┌──

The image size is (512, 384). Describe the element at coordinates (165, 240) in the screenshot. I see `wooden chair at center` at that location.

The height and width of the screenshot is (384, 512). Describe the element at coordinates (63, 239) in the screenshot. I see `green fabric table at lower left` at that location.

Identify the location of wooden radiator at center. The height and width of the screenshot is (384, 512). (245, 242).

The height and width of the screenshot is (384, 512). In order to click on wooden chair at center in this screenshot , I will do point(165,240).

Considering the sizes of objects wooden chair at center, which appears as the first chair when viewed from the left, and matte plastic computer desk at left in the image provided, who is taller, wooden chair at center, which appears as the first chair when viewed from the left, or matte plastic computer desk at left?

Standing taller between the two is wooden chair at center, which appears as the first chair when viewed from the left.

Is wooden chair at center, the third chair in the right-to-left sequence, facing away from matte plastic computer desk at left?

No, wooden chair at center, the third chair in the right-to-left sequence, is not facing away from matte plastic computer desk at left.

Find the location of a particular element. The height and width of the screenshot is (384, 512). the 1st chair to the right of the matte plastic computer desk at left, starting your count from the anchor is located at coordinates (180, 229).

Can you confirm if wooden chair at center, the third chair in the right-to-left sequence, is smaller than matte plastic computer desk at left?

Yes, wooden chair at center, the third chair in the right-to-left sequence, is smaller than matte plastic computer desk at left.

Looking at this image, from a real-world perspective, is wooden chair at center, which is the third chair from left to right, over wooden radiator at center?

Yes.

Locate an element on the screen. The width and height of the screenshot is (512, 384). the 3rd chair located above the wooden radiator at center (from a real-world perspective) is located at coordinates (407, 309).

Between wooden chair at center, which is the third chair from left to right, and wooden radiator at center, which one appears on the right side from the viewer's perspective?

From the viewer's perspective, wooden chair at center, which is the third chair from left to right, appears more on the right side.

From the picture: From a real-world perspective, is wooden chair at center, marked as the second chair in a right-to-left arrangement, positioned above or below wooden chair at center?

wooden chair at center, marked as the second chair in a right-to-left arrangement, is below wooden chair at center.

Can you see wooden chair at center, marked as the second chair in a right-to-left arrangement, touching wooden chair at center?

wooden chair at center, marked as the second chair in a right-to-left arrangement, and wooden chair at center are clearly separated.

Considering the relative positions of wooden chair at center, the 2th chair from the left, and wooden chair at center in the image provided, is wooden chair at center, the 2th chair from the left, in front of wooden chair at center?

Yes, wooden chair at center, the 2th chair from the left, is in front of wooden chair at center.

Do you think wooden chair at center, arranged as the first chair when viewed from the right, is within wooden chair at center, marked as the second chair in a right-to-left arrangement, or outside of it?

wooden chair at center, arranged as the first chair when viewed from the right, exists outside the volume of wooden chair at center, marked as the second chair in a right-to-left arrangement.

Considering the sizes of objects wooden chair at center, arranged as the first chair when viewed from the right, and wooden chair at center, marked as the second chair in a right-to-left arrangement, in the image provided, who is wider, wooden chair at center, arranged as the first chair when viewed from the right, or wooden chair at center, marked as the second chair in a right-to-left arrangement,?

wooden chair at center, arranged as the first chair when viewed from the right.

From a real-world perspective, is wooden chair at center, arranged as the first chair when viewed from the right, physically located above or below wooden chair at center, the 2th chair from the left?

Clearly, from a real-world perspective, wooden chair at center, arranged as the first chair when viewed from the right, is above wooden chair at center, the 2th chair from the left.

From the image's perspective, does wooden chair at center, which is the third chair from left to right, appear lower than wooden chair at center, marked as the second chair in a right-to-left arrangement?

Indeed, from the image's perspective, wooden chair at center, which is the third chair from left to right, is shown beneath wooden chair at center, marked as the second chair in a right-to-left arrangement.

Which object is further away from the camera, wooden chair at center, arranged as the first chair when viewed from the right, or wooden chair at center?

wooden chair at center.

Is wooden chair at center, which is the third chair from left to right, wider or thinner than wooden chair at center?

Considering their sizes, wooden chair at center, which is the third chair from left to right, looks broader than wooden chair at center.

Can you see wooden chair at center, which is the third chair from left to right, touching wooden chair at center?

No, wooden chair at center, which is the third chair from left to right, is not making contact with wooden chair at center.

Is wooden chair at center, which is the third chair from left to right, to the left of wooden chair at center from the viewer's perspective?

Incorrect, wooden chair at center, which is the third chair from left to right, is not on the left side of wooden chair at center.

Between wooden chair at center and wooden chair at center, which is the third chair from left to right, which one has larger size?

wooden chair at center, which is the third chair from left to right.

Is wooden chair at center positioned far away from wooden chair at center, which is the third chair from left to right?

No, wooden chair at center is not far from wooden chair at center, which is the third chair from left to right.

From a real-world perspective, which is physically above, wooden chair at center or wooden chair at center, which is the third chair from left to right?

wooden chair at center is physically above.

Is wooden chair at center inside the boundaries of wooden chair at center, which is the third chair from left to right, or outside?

└──

Copy out all of the data above word for word, with every line kept the same.

The image size is (512, 384). Describe the element at coordinates (165, 240) in the screenshot. I see `wooden chair at center` at that location.

The height and width of the screenshot is (384, 512). Describe the element at coordinates (63, 239) in the screenshot. I see `green fabric table at lower left` at that location.

Identify the location of wooden radiator at center. The height and width of the screenshot is (384, 512). (245, 242).

The height and width of the screenshot is (384, 512). In order to click on wooden chair at center in this screenshot , I will do point(165,240).

Considering the sizes of objects wooden chair at center, which appears as the first chair when viewed from the left, and matte plastic computer desk at left in the image provided, who is taller, wooden chair at center, which appears as the first chair when viewed from the left, or matte plastic computer desk at left?

Standing taller between the two is wooden chair at center, which appears as the first chair when viewed from the left.

Is wooden chair at center, the third chair in the right-to-left sequence, facing away from matte plastic computer desk at left?

No, wooden chair at center, the third chair in the right-to-left sequence, is not facing away from matte plastic computer desk at left.

Find the location of a particular element. The height and width of the screenshot is (384, 512). the 1st chair to the right of the matte plastic computer desk at left, starting your count from the anchor is located at coordinates (180, 229).

Can you confirm if wooden chair at center, the third chair in the right-to-left sequence, is smaller than matte plastic computer desk at left?

Yes, wooden chair at center, the third chair in the right-to-left sequence, is smaller than matte plastic computer desk at left.

Looking at this image, from a real-world perspective, is wooden chair at center, which is the third chair from left to right, over wooden radiator at center?

Yes.

Locate an element on the screen. The width and height of the screenshot is (512, 384). the 3rd chair located above the wooden radiator at center (from a real-world perspective) is located at coordinates (407, 309).

Between wooden chair at center, which is the third chair from left to right, and wooden radiator at center, which one appears on the right side from the viewer's perspective?

From the viewer's perspective, wooden chair at center, which is the third chair from left to right, appears more on the right side.

From the picture: From a real-world perspective, is wooden chair at center, marked as the second chair in a right-to-left arrangement, positioned above or below wooden chair at center?

wooden chair at center, marked as the second chair in a right-to-left arrangement, is below wooden chair at center.

Can you see wooden chair at center, marked as the second chair in a right-to-left arrangement, touching wooden chair at center?

wooden chair at center, marked as the second chair in a right-to-left arrangement, and wooden chair at center are clearly separated.

Considering the relative positions of wooden chair at center, the 2th chair from the left, and wooden chair at center in the image provided, is wooden chair at center, the 2th chair from the left, in front of wooden chair at center?

Yes, wooden chair at center, the 2th chair from the left, is in front of wooden chair at center.

Do you think wooden chair at center, arranged as the first chair when viewed from the right, is within wooden chair at center, marked as the second chair in a right-to-left arrangement, or outside of it?

wooden chair at center, arranged as the first chair when viewed from the right, exists outside the volume of wooden chair at center, marked as the second chair in a right-to-left arrangement.

Considering the sizes of objects wooden chair at center, arranged as the first chair when viewed from the right, and wooden chair at center, marked as the second chair in a right-to-left arrangement, in the image provided, who is wider, wooden chair at center, arranged as the first chair when viewed from the right, or wooden chair at center, marked as the second chair in a right-to-left arrangement,?

wooden chair at center, arranged as the first chair when viewed from the right.

From a real-world perspective, is wooden chair at center, arranged as the first chair when viewed from the right, physically located above or below wooden chair at center, the 2th chair from the left?

Clearly, from a real-world perspective, wooden chair at center, arranged as the first chair when viewed from the right, is above wooden chair at center, the 2th chair from the left.

From the image's perspective, does wooden chair at center, which is the third chair from left to right, appear lower than wooden chair at center, marked as the second chair in a right-to-left arrangement?

Indeed, from the image's perspective, wooden chair at center, which is the third chair from left to right, is shown beneath wooden chair at center, marked as the second chair in a right-to-left arrangement.

Which object is further away from the camera, wooden chair at center, arranged as the first chair when viewed from the right, or wooden chair at center?

wooden chair at center.

Is wooden chair at center, which is the third chair from left to right, wider or thinner than wooden chair at center?

Considering their sizes, wooden chair at center, which is the third chair from left to right, looks broader than wooden chair at center.

Can you see wooden chair at center, which is the third chair from left to right, touching wooden chair at center?

No, wooden chair at center, which is the third chair from left to right, is not making contact with wooden chair at center.

Is wooden chair at center, which is the third chair from left to right, to the left of wooden chair at center from the viewer's perspective?

Incorrect, wooden chair at center, which is the third chair from left to right, is not on the left side of wooden chair at center.

Between wooden chair at center and wooden chair at center, which is the third chair from left to right, which one has larger size?

wooden chair at center, which is the third chair from left to right.

Is wooden chair at center positioned far away from wooden chair at center, which is the third chair from left to right?

No, wooden chair at center is not far from wooden chair at center, which is the third chair from left to right.

From a real-world perspective, which is physically above, wooden chair at center or wooden chair at center, which is the third chair from left to right?

wooden chair at center is physically above.

Is wooden chair at center inside the boundaries of wooden chair at center, which is the third chair from left to right, or outside?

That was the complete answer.